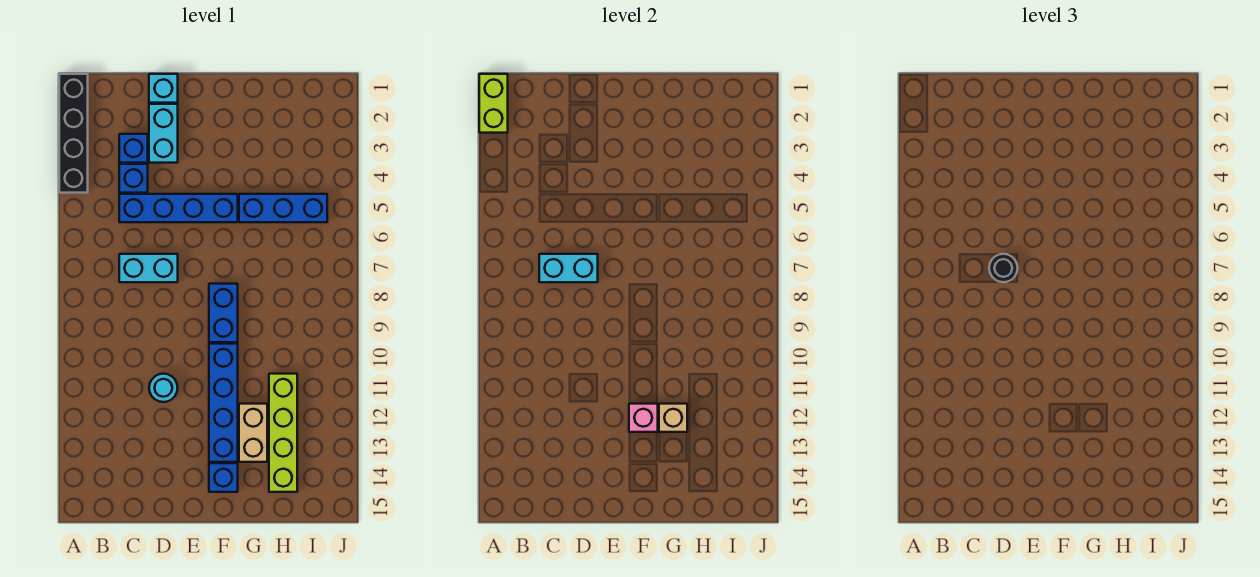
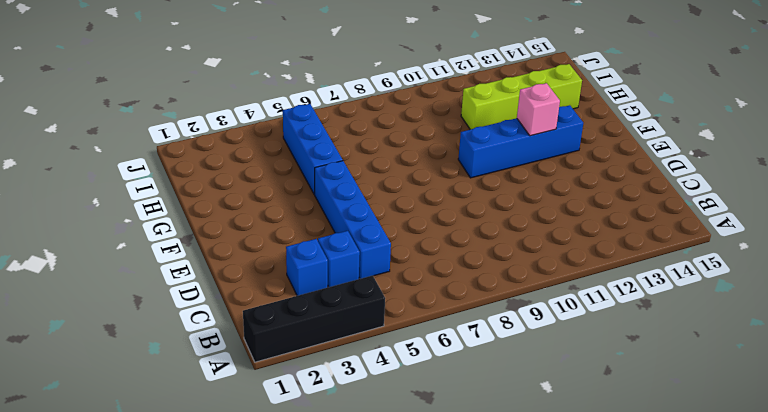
none -> cyan brick C7:D7 level 1
none -> cyan brick D1 level 1
none -> cyan brick D2:D3 level 1

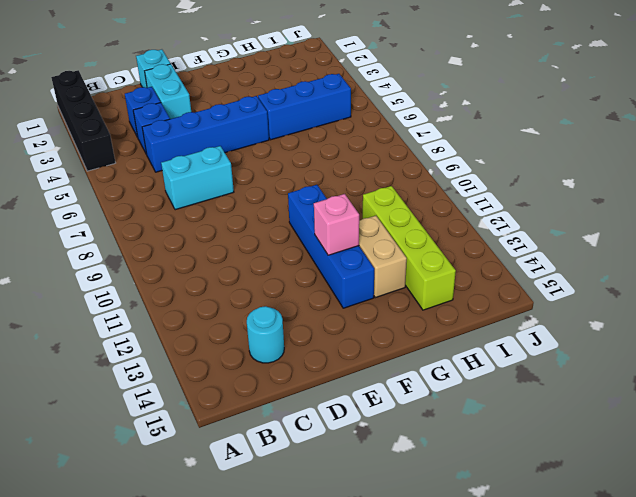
cyan round brick C14 level 1 -> cyan round brick D11 level 1
none -> blue brick F8:F9 level 1
none -> blue brick F14 level 1
none -> lime brick A1:A2 level 2

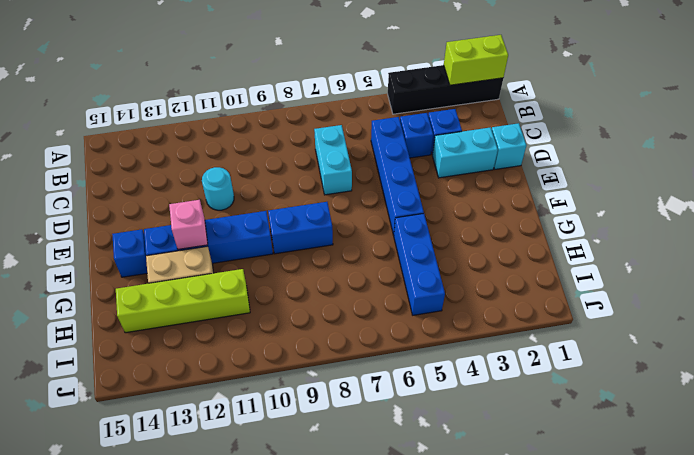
none -> cyan brick C7:D7 level 2
none -> tan brick G12 level 2
none -> black round brick D7 level 3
--------------------------------------------------
§ **What you need to do**:
Restate verbatim the lines that begin at the one holding "none -> cyan brick D2:D3 level 1" and end at the last line of the material. Exclude pictures.

§ **Reply to the task**:
none -> cyan brick D2:D3 level 1

cyan round brick C14 level 1 -> cyan round brick D11 level 1
none -> blue brick F8:F9 level 1
none -> blue brick F14 level 1
none -> lime brick A1:A2 level 2

none -> cyan brick C7:D7 level 2
none -> tan brick G12 level 2
none -> black round brick D7 level 3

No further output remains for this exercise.